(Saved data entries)
* * * * *

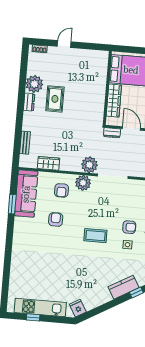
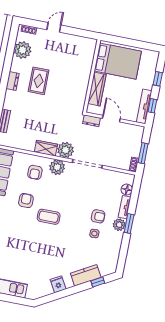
plant: (34, 84) -> (23, 50), moved
wardrobe: (48, 163) -> (46, 148), moved
coffee table: (95, 236) -> (49, 217), moved
fridge: (78, 308) -> (58, 284), moved

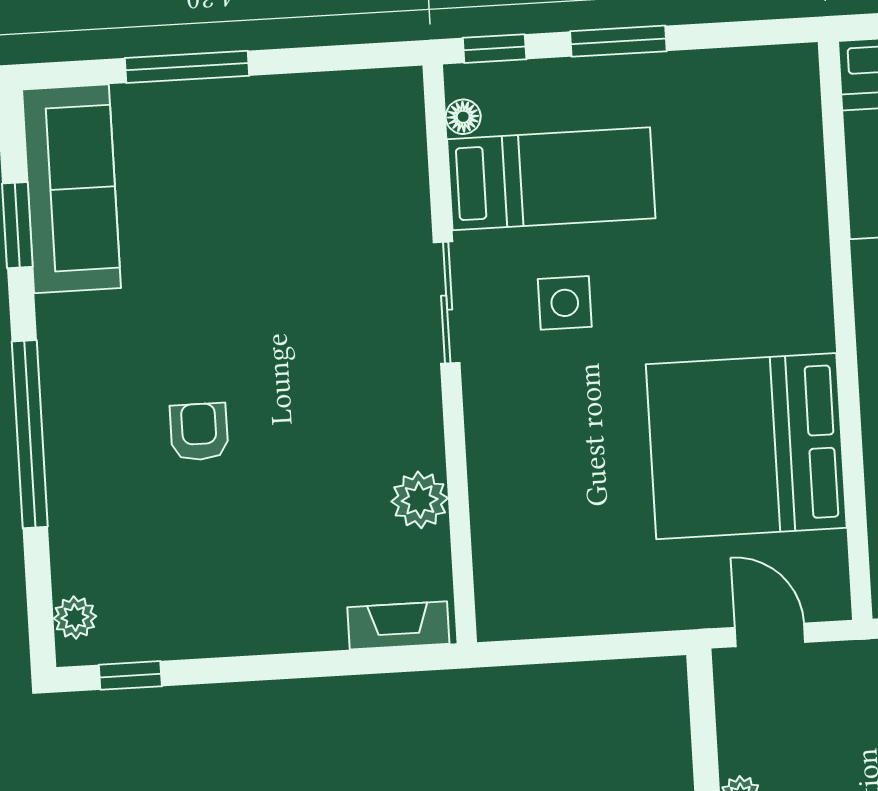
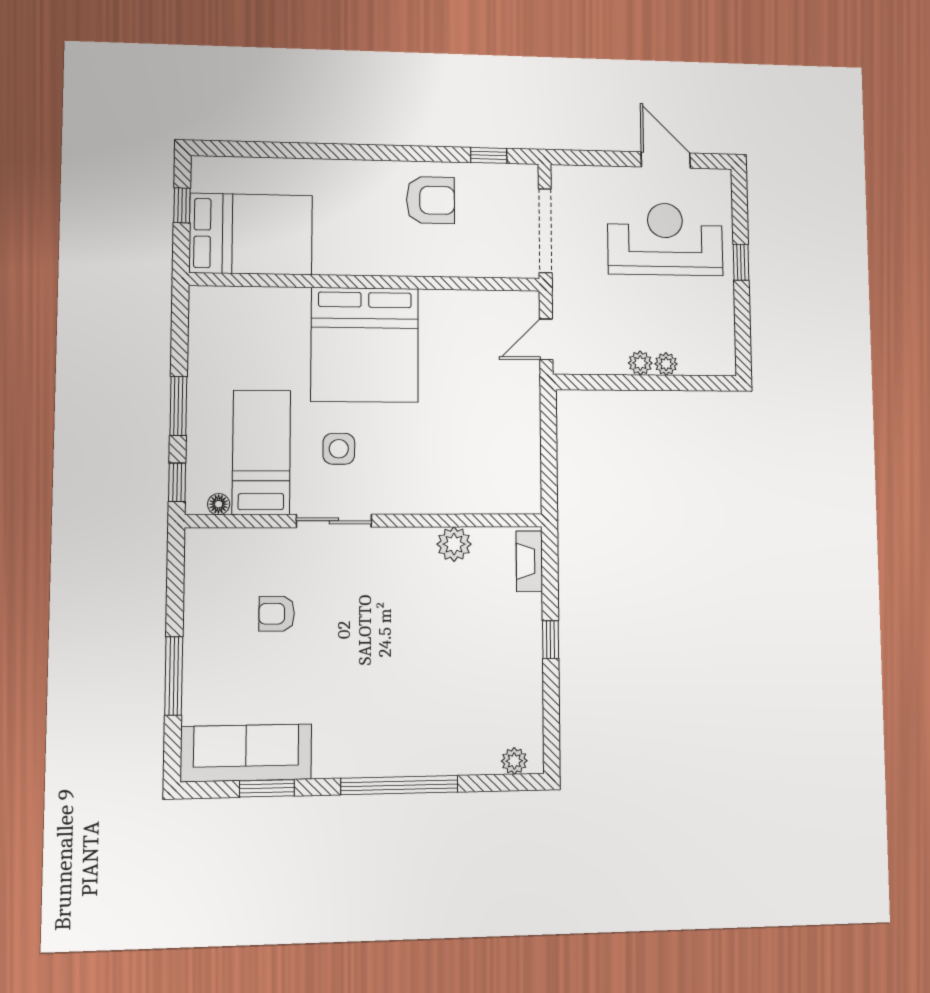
armchair: (199, 432) -> (277, 614), moved
bed: (746, 446) -> (365, 345), moved
window: (130, 675) -> (551, 640), moved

* * * * *

- _AIM OF THE TASK_:
Your output should be the lines from the one with "bed: (746, 446) -> (365, 345), moved" through the end of the records above, copied exactly.

- _EXERCISE RESULT_:
bed: (746, 446) -> (365, 345), moved
window: (130, 675) -> (551, 640), moved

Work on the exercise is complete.